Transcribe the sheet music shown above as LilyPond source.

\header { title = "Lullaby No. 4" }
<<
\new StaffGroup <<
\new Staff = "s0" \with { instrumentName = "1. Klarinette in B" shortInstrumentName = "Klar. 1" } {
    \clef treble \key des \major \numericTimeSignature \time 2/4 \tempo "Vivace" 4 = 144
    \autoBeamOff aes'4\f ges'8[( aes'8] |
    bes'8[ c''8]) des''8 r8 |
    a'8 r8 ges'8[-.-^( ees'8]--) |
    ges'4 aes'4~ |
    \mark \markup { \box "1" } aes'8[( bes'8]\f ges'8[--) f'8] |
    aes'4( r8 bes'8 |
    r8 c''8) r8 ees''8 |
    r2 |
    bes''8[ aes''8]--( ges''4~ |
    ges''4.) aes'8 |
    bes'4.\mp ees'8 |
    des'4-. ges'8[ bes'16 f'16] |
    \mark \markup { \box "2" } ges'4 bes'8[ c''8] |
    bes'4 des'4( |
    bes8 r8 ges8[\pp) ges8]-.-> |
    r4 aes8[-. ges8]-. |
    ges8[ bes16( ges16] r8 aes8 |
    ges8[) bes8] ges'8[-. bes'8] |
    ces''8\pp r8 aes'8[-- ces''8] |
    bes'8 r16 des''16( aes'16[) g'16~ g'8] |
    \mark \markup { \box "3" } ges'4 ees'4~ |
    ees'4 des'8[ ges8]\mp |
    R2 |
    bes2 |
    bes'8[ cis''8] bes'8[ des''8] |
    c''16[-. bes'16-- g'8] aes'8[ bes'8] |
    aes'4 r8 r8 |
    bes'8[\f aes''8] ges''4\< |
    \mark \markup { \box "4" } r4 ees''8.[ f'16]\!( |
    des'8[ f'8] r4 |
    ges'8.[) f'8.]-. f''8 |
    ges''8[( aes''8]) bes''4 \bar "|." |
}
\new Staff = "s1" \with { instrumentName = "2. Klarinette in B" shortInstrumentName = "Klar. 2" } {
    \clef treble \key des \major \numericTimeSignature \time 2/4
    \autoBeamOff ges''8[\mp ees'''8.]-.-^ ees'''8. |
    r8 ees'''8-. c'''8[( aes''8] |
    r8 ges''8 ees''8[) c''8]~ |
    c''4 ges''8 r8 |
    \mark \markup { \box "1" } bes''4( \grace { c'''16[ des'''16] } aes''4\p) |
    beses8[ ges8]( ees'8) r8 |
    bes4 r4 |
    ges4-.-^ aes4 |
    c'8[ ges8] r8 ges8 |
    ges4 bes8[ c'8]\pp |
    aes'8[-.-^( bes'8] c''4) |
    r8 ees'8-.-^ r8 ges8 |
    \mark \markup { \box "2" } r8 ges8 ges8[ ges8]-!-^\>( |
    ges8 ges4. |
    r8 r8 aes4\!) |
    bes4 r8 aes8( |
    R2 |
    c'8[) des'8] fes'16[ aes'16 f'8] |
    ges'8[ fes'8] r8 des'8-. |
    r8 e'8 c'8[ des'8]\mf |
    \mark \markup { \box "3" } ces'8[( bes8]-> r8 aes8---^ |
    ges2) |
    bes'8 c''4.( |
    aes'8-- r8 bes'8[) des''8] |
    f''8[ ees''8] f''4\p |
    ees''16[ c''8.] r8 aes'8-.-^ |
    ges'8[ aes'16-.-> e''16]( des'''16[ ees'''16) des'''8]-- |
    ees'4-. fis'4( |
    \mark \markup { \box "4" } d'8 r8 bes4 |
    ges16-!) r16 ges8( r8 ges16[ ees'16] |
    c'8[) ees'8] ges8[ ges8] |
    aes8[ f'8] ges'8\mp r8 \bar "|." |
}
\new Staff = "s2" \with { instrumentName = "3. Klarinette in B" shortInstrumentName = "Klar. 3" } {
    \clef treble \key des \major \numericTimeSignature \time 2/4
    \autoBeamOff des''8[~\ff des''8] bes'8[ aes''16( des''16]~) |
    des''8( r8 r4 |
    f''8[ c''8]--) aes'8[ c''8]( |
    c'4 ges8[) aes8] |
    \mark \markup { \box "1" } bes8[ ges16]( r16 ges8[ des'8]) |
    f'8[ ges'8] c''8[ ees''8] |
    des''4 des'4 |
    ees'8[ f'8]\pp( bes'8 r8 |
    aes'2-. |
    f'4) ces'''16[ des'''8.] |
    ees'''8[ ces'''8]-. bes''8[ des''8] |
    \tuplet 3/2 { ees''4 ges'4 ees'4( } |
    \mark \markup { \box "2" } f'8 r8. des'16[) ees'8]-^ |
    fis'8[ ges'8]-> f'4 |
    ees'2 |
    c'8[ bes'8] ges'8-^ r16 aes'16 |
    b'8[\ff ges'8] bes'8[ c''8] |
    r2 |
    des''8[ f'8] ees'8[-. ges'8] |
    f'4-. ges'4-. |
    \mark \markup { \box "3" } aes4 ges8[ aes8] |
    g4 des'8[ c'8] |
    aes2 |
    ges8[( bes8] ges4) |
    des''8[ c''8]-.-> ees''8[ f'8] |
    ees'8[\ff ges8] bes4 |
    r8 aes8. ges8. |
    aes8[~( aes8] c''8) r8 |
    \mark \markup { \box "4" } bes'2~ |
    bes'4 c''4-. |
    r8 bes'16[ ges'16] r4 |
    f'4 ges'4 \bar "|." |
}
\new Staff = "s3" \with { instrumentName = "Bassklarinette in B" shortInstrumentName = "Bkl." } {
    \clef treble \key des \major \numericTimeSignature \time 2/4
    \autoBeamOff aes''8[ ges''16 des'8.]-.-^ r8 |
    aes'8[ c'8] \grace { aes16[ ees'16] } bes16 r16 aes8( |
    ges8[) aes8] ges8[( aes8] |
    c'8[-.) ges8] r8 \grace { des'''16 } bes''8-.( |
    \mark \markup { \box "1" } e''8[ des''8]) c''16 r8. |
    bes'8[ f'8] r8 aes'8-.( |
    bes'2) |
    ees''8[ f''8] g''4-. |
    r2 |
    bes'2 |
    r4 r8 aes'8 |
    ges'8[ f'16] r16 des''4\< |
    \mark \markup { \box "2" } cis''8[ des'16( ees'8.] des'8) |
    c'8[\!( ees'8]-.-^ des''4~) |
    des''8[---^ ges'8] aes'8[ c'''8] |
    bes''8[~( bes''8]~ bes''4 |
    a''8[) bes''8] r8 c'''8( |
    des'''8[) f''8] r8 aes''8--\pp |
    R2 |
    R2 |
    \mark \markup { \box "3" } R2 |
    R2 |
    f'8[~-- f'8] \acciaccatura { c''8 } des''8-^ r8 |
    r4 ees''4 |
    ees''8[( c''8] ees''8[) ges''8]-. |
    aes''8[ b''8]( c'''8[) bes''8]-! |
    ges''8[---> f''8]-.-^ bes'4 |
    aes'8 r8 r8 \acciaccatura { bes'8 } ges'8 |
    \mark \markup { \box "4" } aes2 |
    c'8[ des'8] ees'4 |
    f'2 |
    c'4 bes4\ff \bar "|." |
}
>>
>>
#####
▸ **Short task**: List each line of the data above that contains the string "autoBeamOff".

▸ **Solution**:
    \autoBeamOff aes'4\f ges'8[( aes'8] |
    \autoBeamOff ges''8[\mp ees'''8.]-.-^ ees'''8. |
    \autoBeamOff des''8[~\ff des''8] bes'8[ aes''16( des''16]~) |
    \autoBeamOff aes''8[ ges''16 des'8.]-.-^ r8 |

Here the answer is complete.